Object correspondence data
......

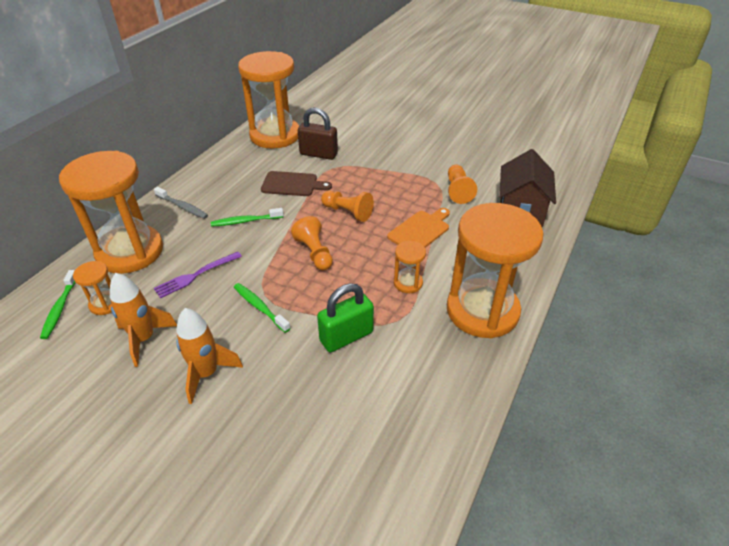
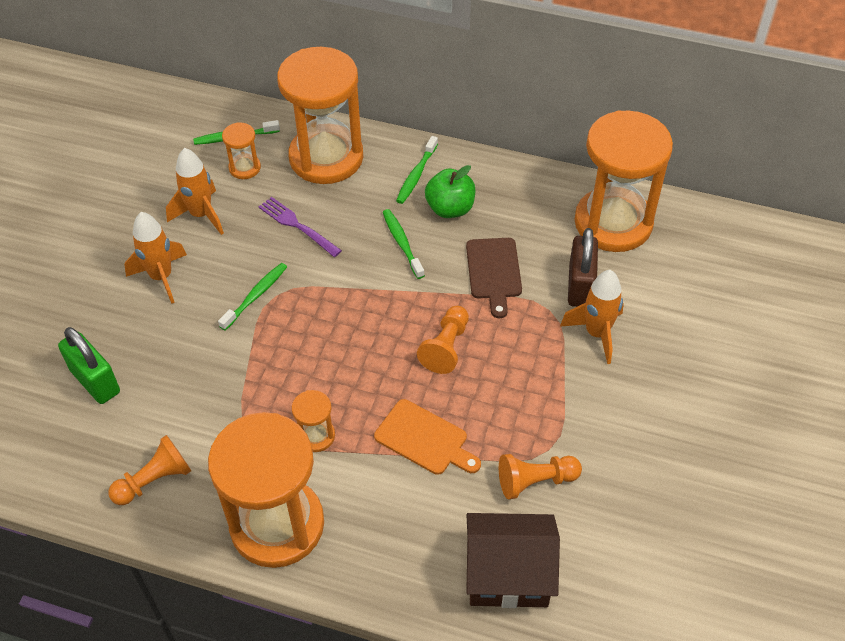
camera: 80 degrees right, 10 degrees up
grey toothbrush [154,187,208,219] -> green toothbrush [396,136,438,204]
orange pawn [291,216,333,270] -> orange pawn moved to [109,435,191,505]
green padlock [317,283,374,352] -> green padlock moved to [58,327,120,404]
none -> green apple [425,165,475,218]
none -> orange rocket [560,270,624,364]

......

→ **EXERCISE DETAILS**:
Retype all the data exactly; skip the pictures.

→ **REPLY**:
camera: 80 degrees right, 10 degrees up
grey toothbrush [154,187,208,219] -> green toothbrush [396,136,438,204]
orange pawn [291,216,333,270] -> orange pawn moved to [109,435,191,505]
green padlock [317,283,374,352] -> green padlock moved to [58,327,120,404]
none -> green apple [425,165,475,218]
none -> orange rocket [560,270,624,364]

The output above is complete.